Scan the entries for "VCELL". Every line that holds it is to be copied.

★ ★ ★ ★ ★ ★ ★

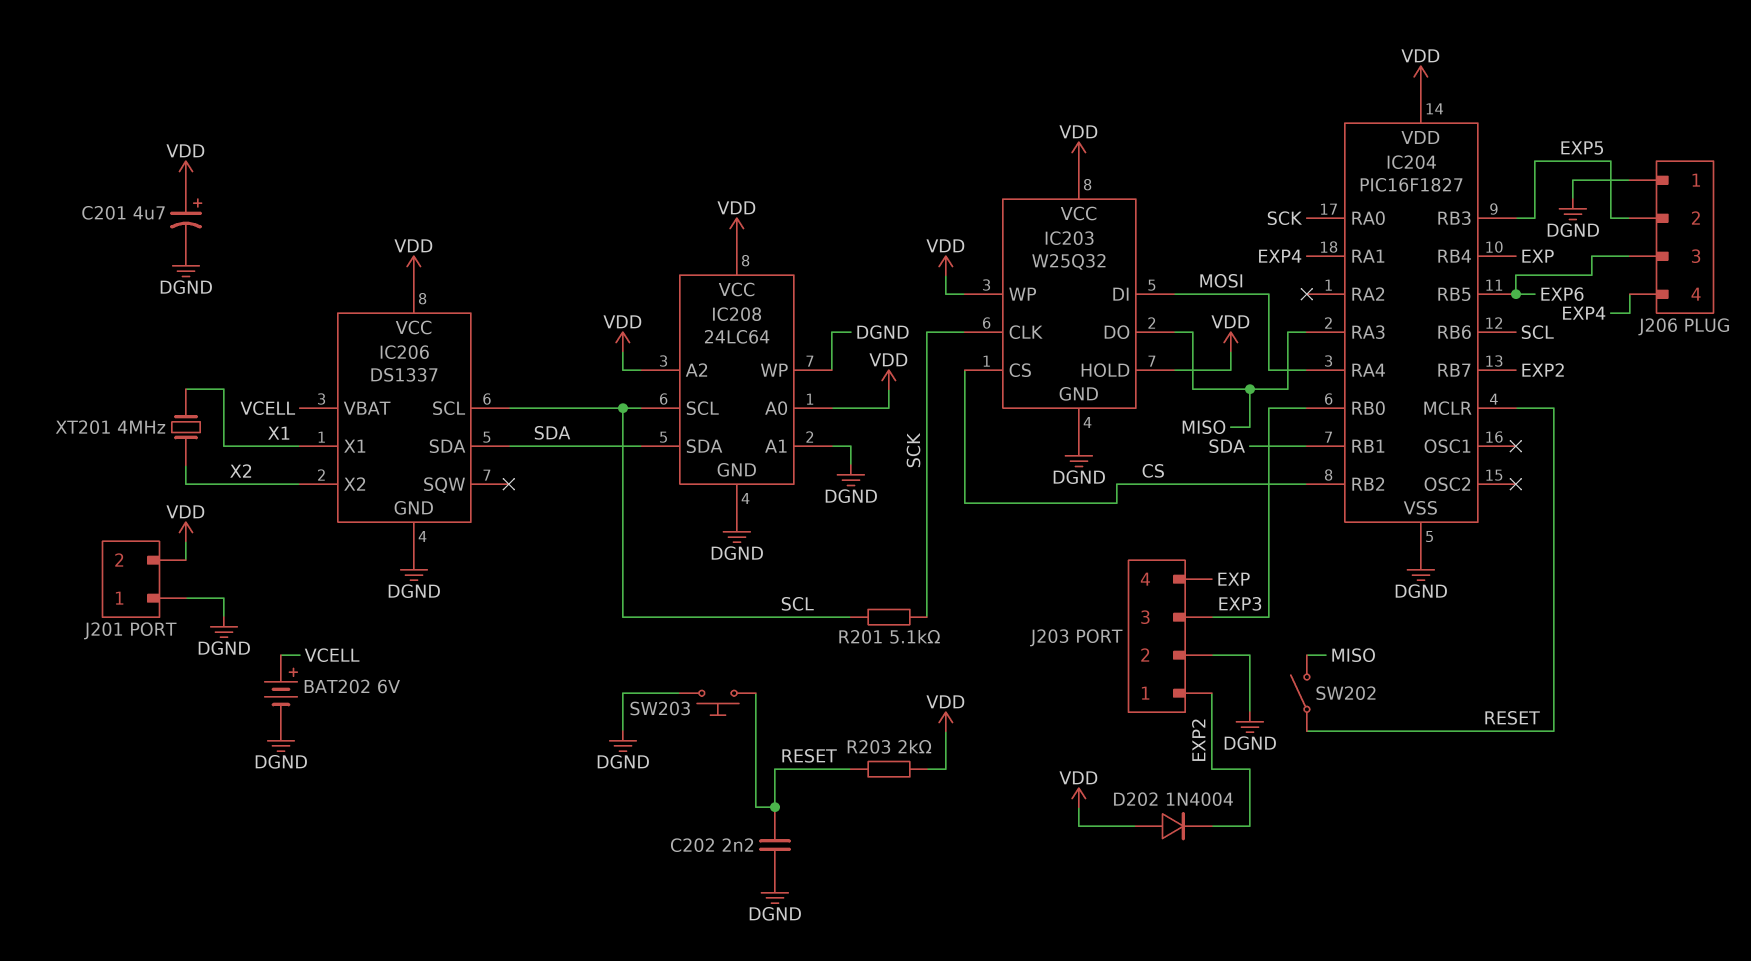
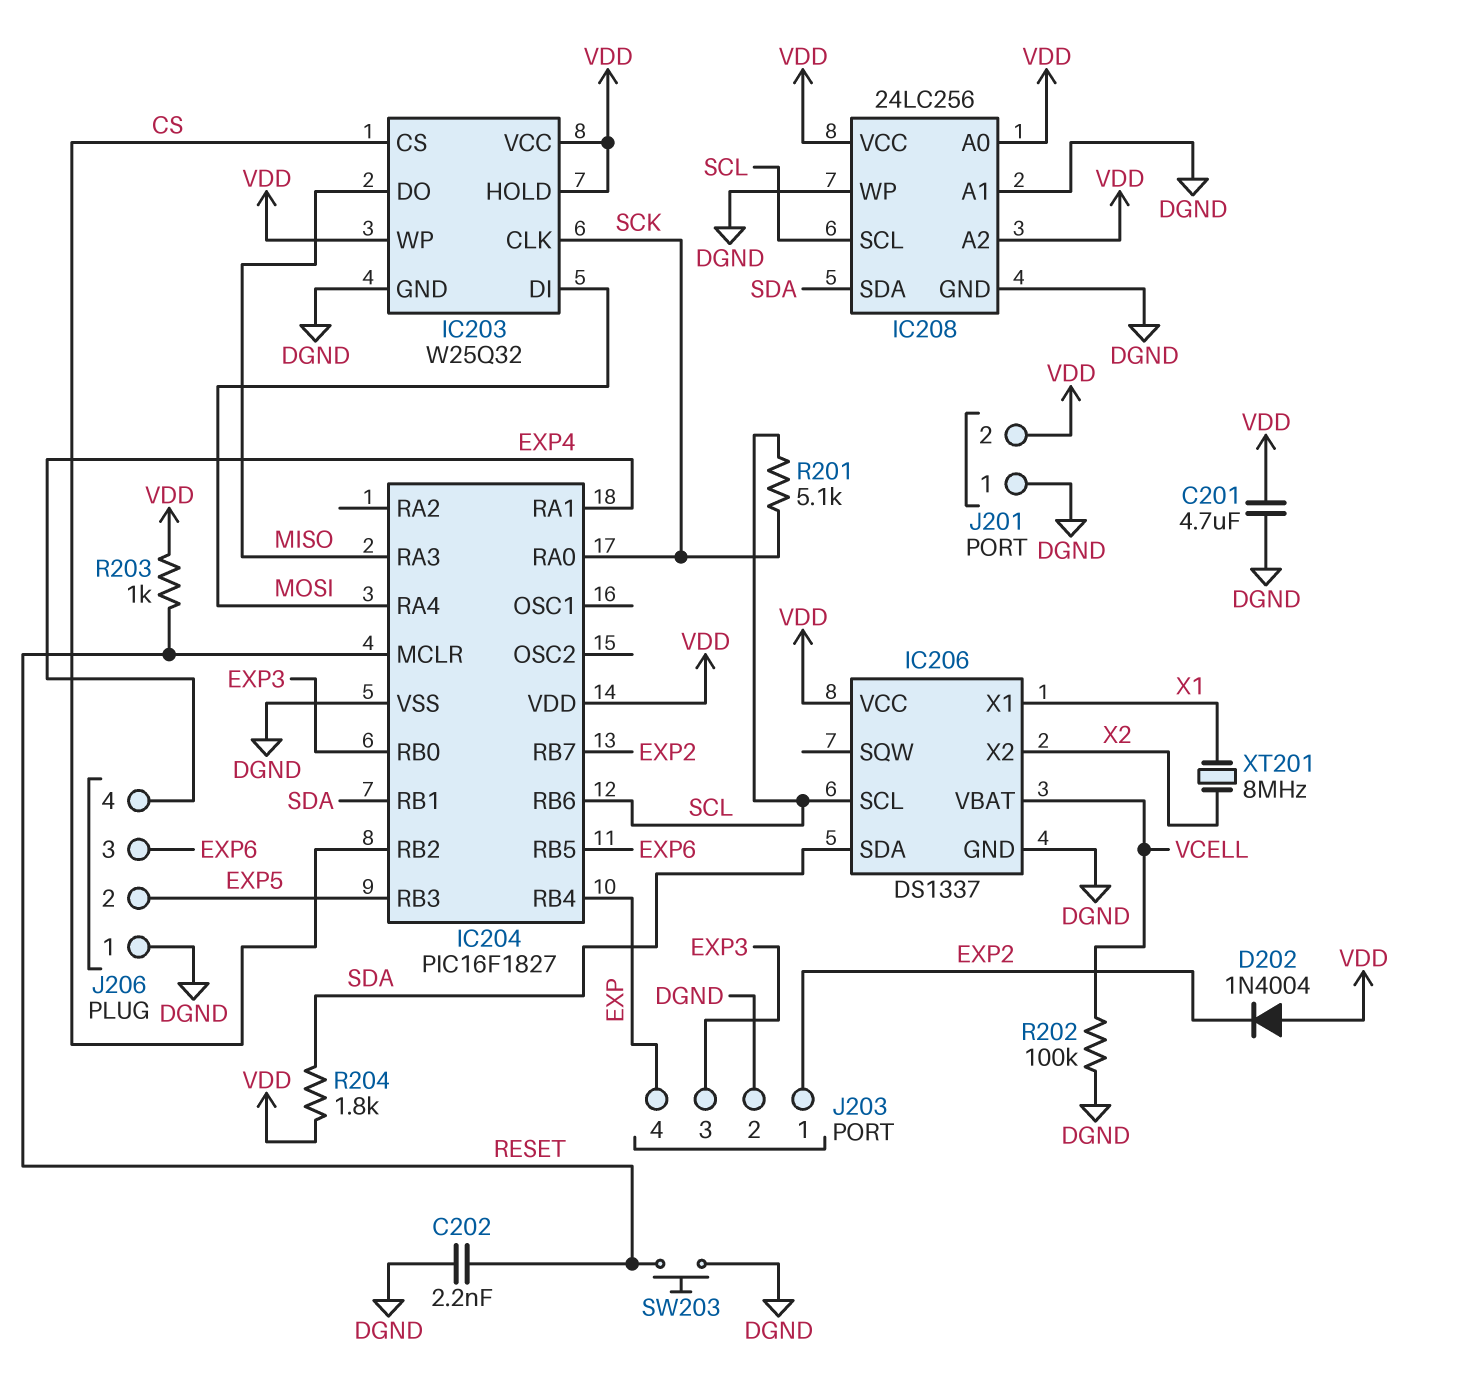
BAT202: 6V (plus VCELL, minus DGND) -> none
C201: 4.7uF (plus VDD, minus DGND) -> 4.7uF (DGND, VDD)
IC208: 24LC64 -> 24LC256
R202: none -> 100k (DGND, VCELL)
R203: 2k (RESET, VDD) -> 1k (RESET, VDD)
R204: none -> 1.8k (SDA, VDD)
SW202: switch (MISO, RESET) -> none
XT201: 4MHz (X1, X2) -> 8MHz (X1, X2)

★ ★ ★ ★ ★ ★ ★

» **SOLUTION FOR THIS EXERCISE**:
BAT202: 6V (plus VCELL, minus DGND) -> none
R202: none -> 100k (DGND, VCELL)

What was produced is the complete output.